(Data records)
──────

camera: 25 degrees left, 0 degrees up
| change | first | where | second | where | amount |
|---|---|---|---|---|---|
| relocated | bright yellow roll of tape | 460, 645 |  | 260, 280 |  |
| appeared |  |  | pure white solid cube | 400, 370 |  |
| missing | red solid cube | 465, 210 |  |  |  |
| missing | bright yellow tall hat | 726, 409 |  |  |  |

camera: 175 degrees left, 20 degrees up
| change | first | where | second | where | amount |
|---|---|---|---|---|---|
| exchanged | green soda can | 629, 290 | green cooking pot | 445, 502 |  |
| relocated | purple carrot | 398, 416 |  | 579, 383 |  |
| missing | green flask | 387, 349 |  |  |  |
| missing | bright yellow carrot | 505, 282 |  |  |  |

──────

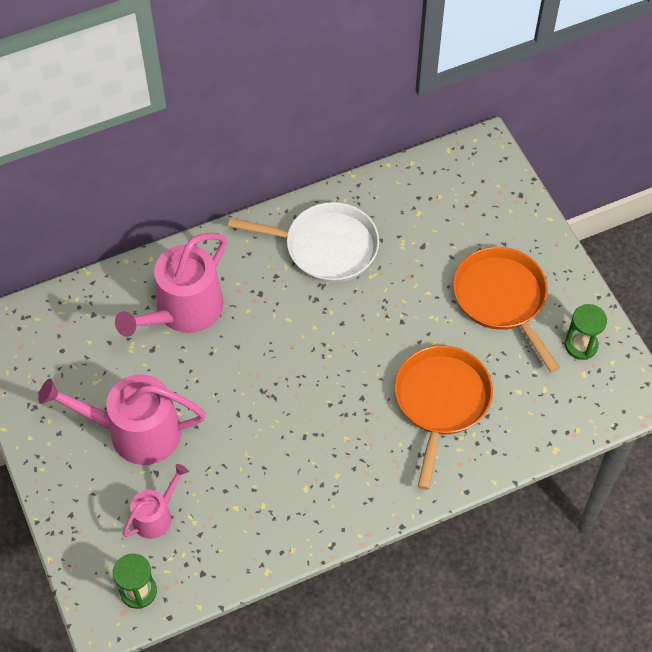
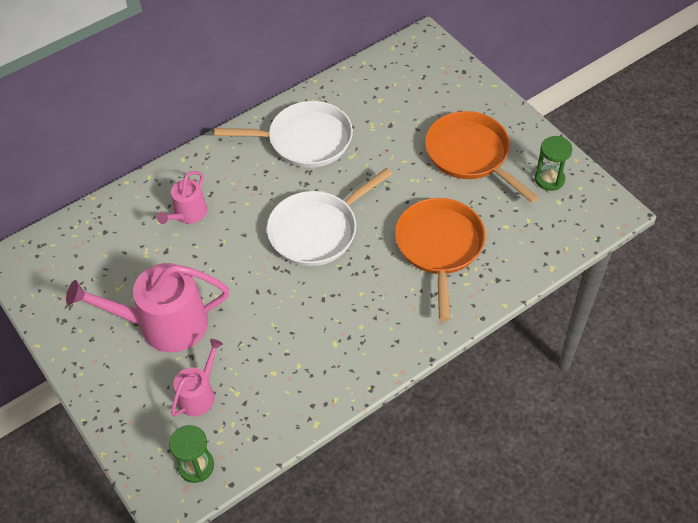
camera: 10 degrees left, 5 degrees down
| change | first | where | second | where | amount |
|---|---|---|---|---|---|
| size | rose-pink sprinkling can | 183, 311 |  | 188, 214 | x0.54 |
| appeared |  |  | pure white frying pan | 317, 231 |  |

──────

» **EXERCISE DESCRIPTION**: Report only how many lines in the entries above contain the string "cube".

» **WRITTEN ANSWER**: 2